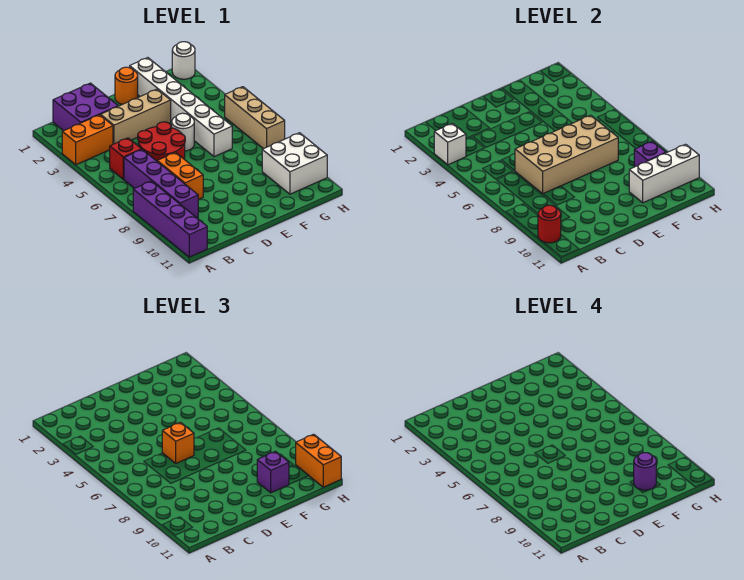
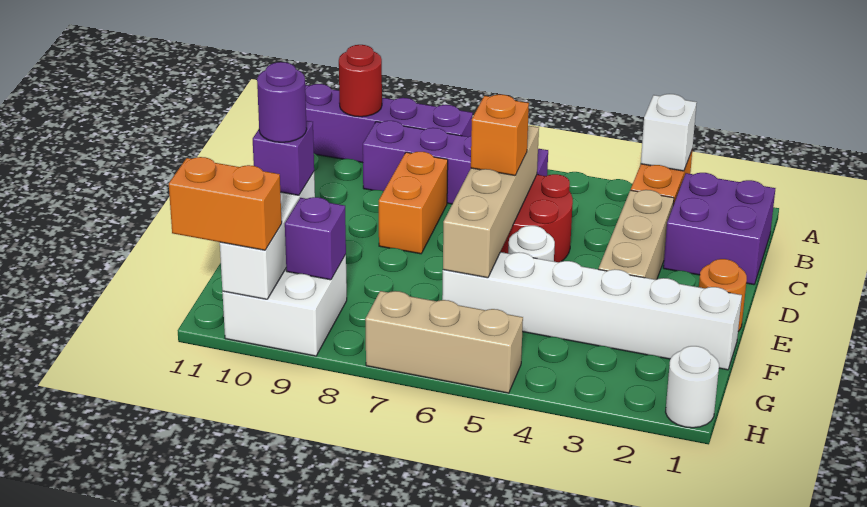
red brick B5 level 1 -> none
tan brick C6:F7 level 2 -> tan brick C6:F6 level 2
orange brick C7:C8 level 1 -> orange brick C8:D8 level 1

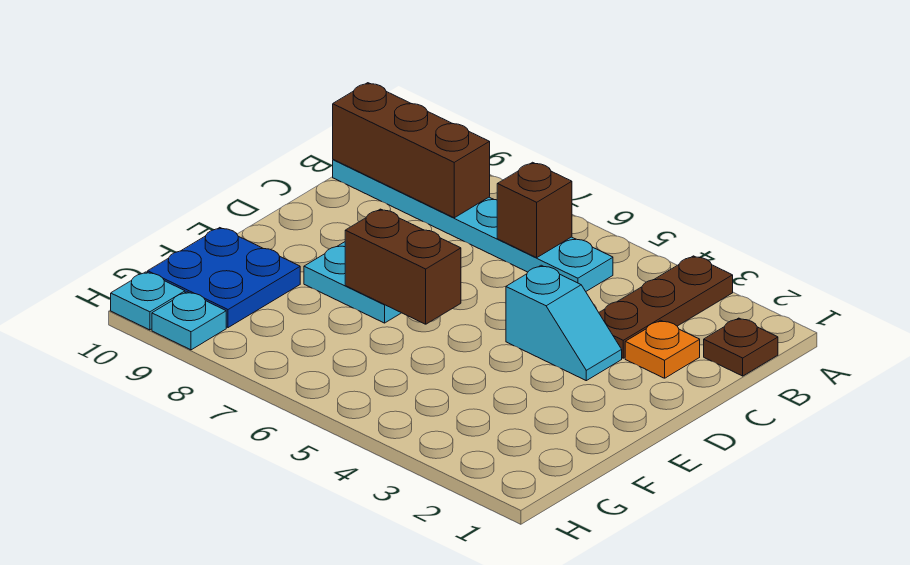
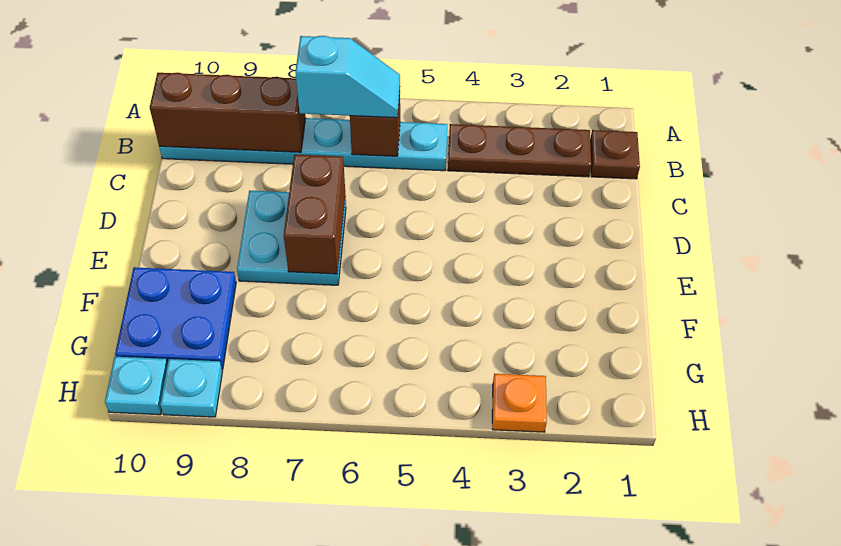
brown plate A3:C3 level 1 -> brown plate B2:B4 level 1
orange plate C2 level 1 -> orange plate H3 level 1
cyan slope D3:D4 level 1 top 4 -> cyan slope B6:B7 level 3 top 7
brown brick E6:E7 level 2 -> brown brick D7:E7 level 2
------------------------
### WHAT THE EXERCISE ASKS
Repeat the records above exactly, leaving out any pictures they contain.

### REPLY
red brick B5 level 1 -> none
tan brick C6:F7 level 2 -> tan brick C6:F6 level 2
orange brick C7:C8 level 1 -> orange brick C8:D8 level 1

brown plate A3:C3 level 1 -> brown plate B2:B4 level 1
orange plate C2 level 1 -> orange plate H3 level 1
cyan slope D3:D4 level 1 top 4 -> cyan slope B6:B7 level 3 top 7
brown brick E6:E7 level 2 -> brown brick D7:E7 level 2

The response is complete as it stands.